+++ Given records

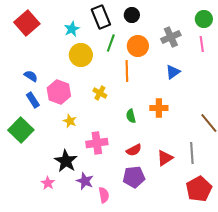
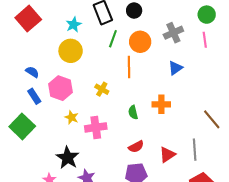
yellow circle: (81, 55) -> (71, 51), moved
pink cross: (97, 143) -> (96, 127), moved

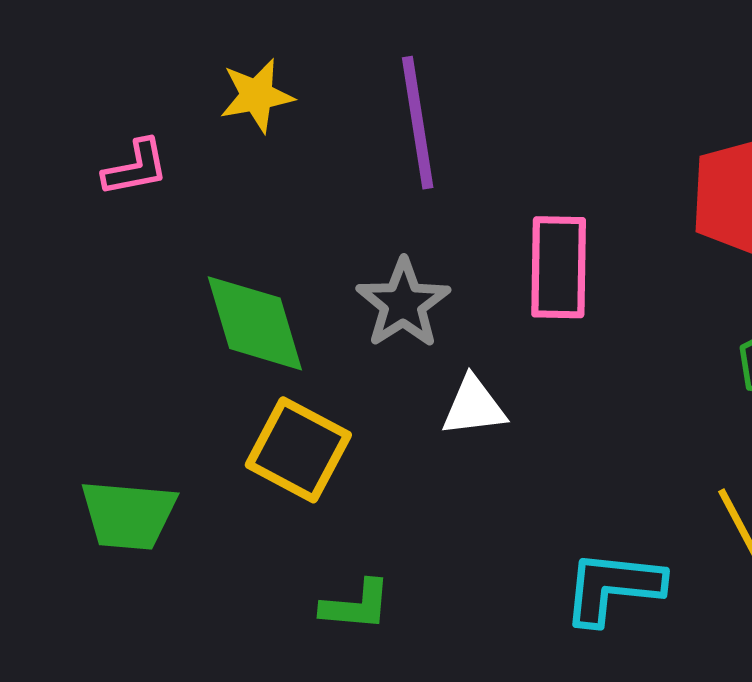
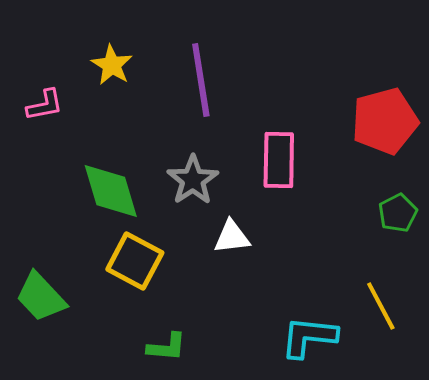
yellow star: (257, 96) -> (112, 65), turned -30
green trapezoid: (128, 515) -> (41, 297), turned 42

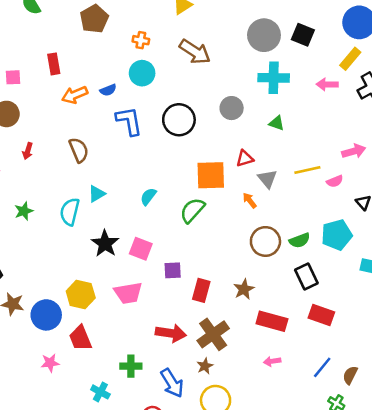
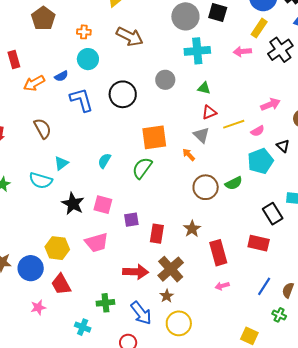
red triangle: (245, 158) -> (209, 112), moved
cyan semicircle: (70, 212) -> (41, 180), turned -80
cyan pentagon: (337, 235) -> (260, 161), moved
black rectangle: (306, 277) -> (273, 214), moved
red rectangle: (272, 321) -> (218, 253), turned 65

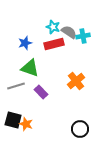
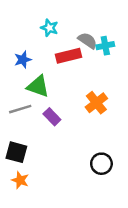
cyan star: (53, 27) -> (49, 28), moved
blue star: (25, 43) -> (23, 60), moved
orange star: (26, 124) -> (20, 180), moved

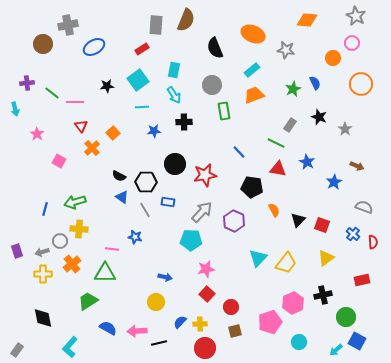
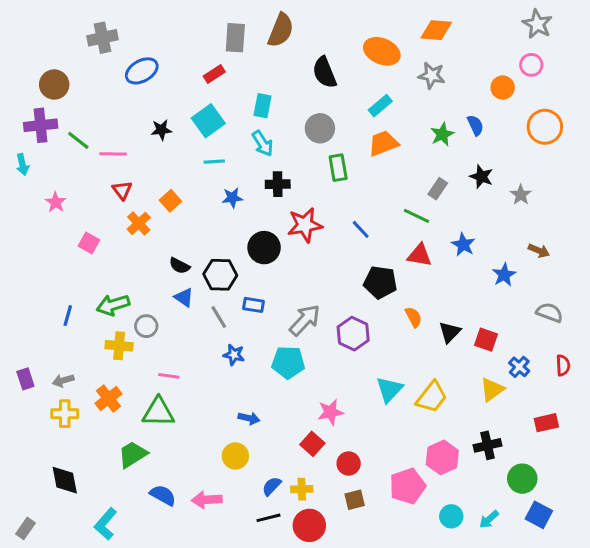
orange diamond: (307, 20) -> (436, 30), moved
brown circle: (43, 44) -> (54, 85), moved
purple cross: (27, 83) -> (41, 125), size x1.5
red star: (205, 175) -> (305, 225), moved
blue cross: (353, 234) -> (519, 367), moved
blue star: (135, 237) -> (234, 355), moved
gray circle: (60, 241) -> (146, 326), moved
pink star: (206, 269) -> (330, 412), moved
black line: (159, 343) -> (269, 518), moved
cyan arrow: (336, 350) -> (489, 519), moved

++++++

**Your objective**
In which lines of the records does the word "pink" appear? Copy each of them.

**Response to the exercise**
pink cross: (97, 143) -> (96, 127), moved
pink star: (206, 269) -> (330, 412), moved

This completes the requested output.